Two-dimensional motion records
☆ ☆ ☆

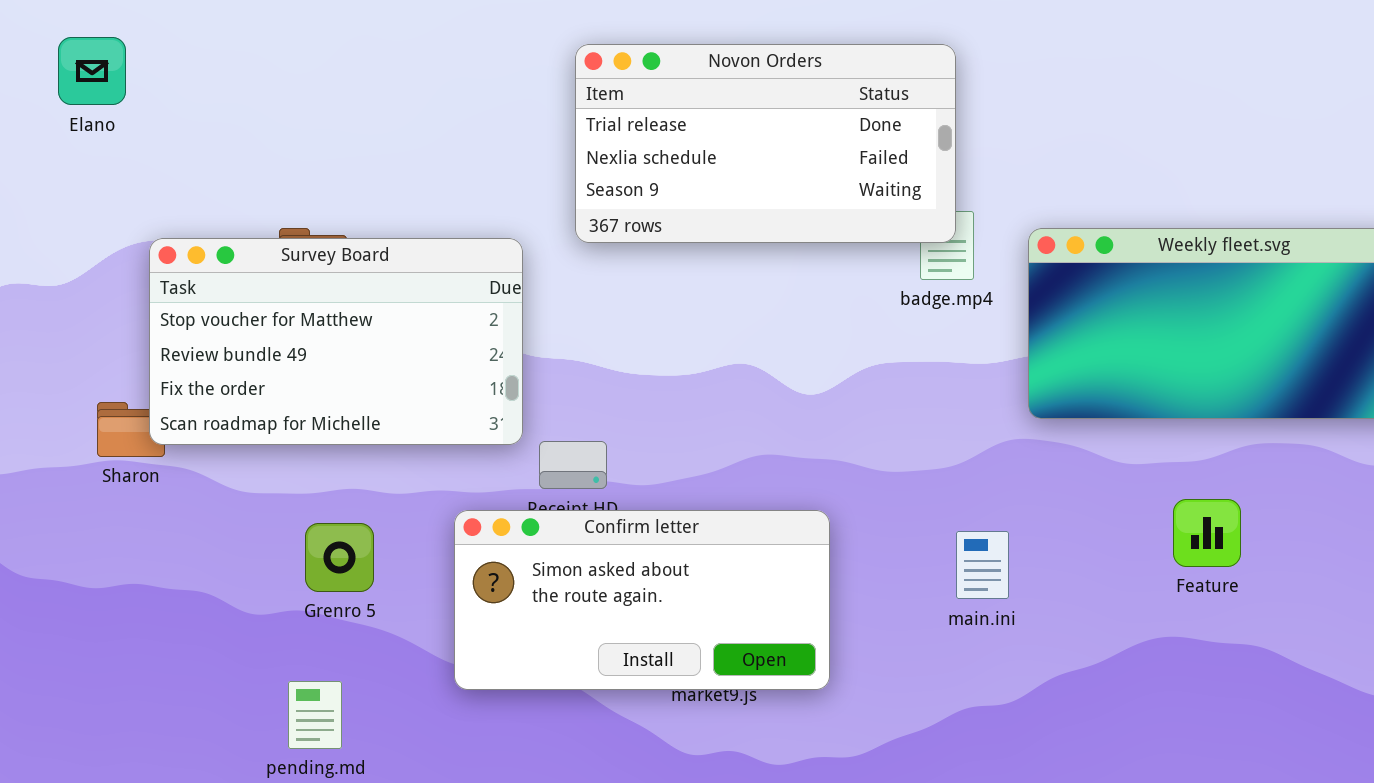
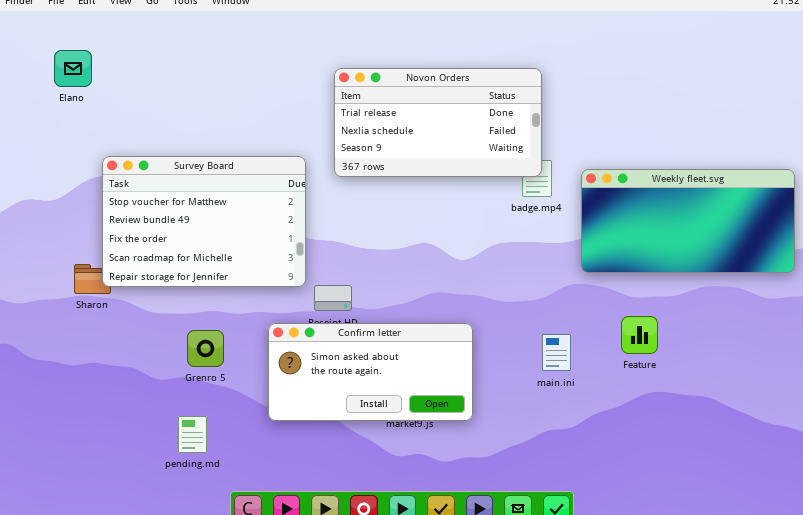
Elano: [58,37,126,105] -> [54,50,92,87], moved
Survey Board: [149,238,523,445] -> [102,156,306,287], resized
Feature: [1173,499,1241,567] -> [621,316,658,354], moved

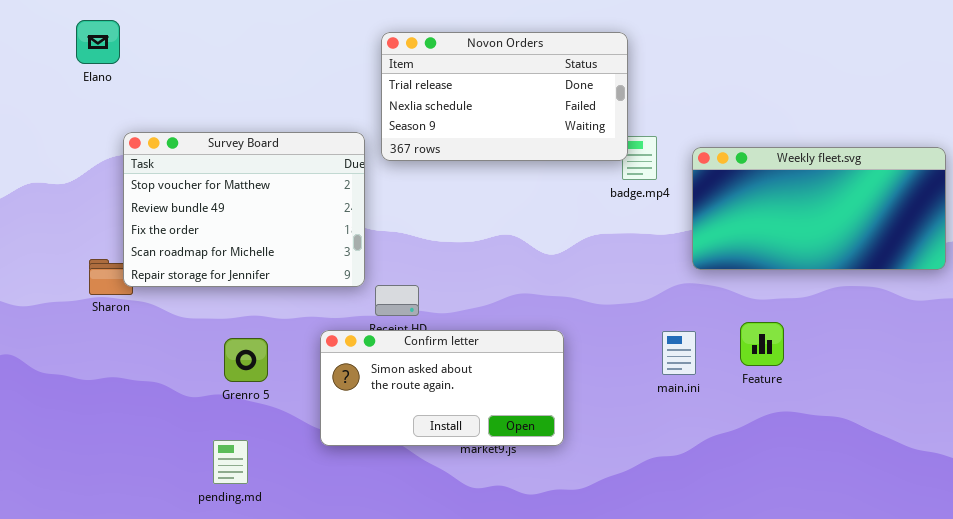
Elano: [54,50,92,87] -> [76,20,120,64], moved
Novon Orders: [334,68,542,177] -> [381,32,628,161], moved
main.ini: [542,334,571,371] -> [662,331,696,375], moved

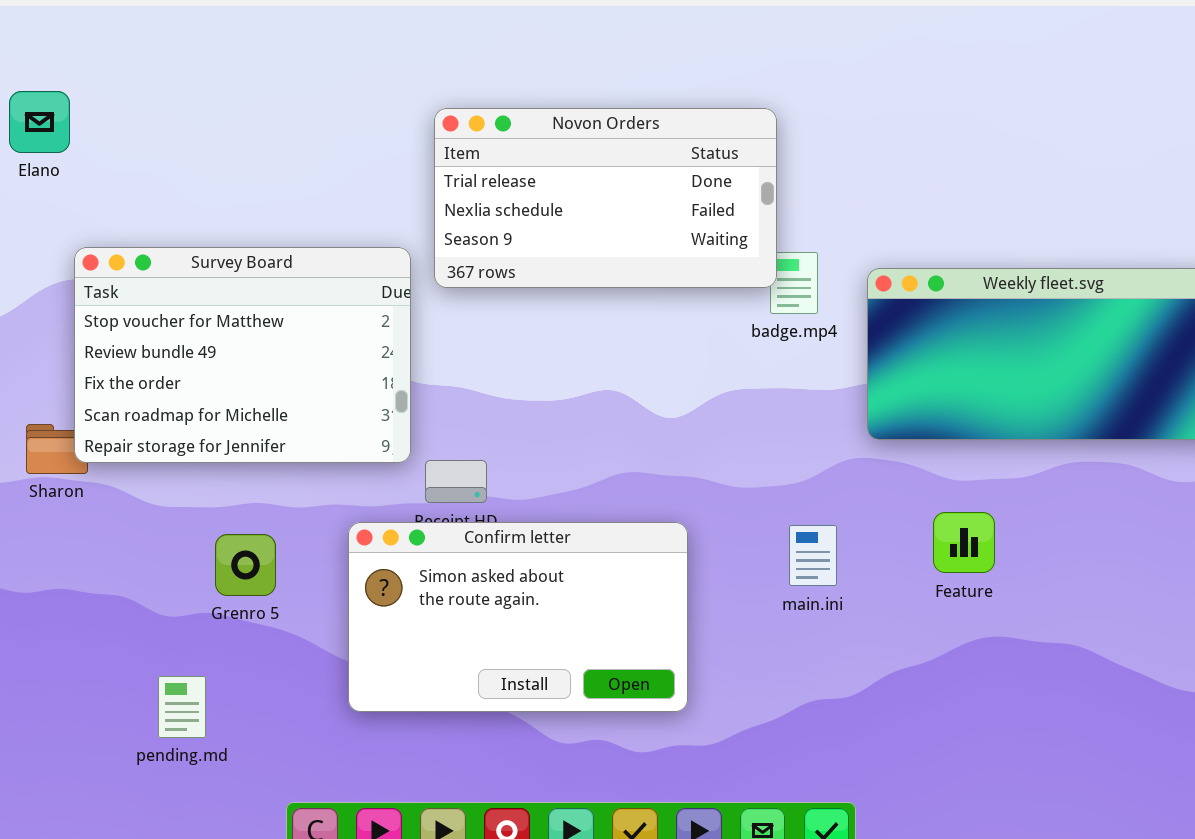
Confirm letter: [320,330,564,446] -> [348,522,688,712], resized
main.ini: [662,331,696,375] -> [789,525,837,586], moved
pending.md: [213,440,248,484] -> [158,676,206,738], moved

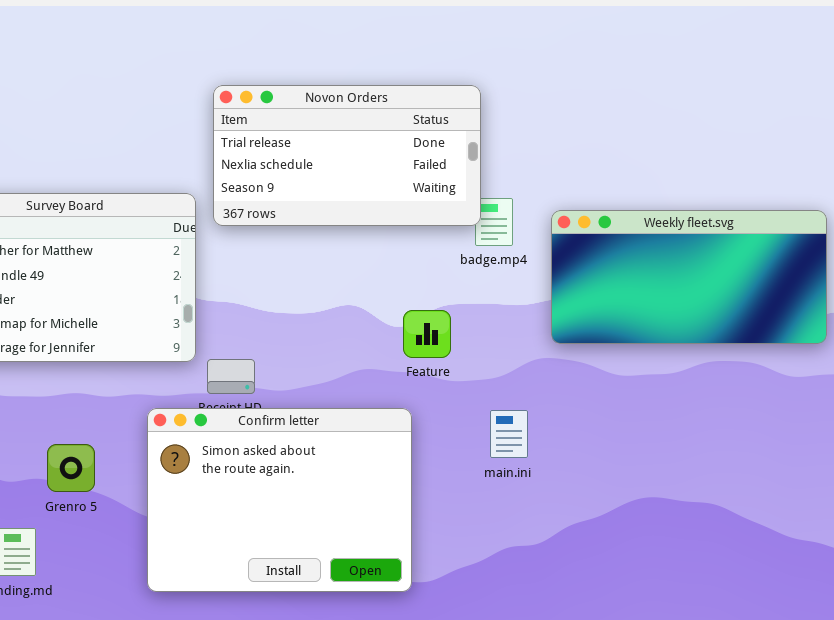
Feature: [933,512,995,573] -> [403,310,451,358], moved
Confirm letter: [348,522,688,712] -> [147,408,412,592], resized
Grenro 5: [215,534,276,596] -> [47,444,95,492], moved

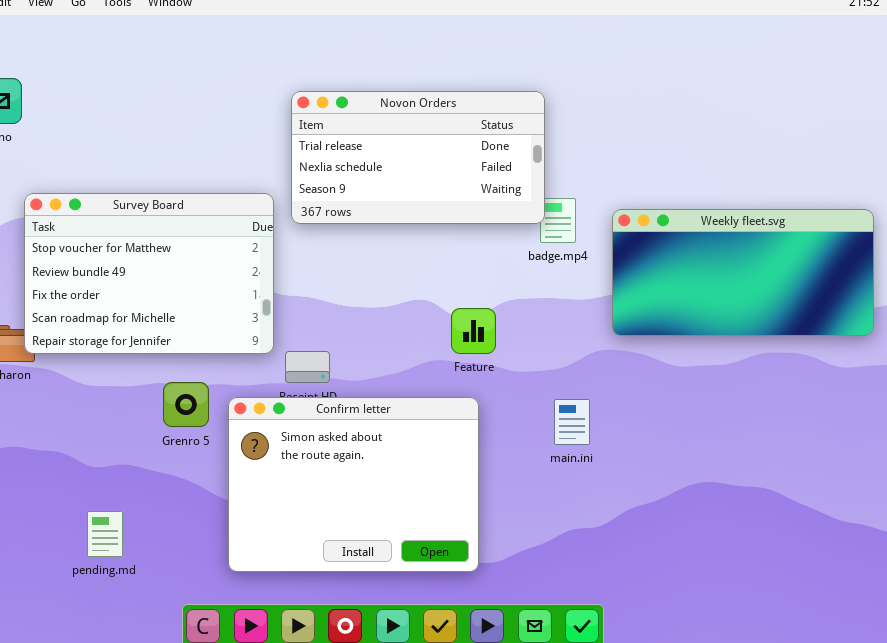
Feature: [403,310,451,358] -> [451,308,496,354], moved
Grenro 5: [47,444,95,492] -> [163,382,209,427], moved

☆ ☆ ☆

> _WORK TO COMPLETE_
When you reach the line with "pending.md: [213,440,248,484] ->" in the records above, start writing out each line exactly, and stop after the line with "Grenro 5: [215,534,276,596]". Pictures stay out.

> _RESULT OF THIS TASK_
pending.md: [213,440,248,484] -> [158,676,206,738], moved

Feature: [933,512,995,573] -> [403,310,451,358], moved
Confirm letter: [348,522,688,712] -> [147,408,412,592], resized
Grenro 5: [215,534,276,596] -> [47,444,95,492], moved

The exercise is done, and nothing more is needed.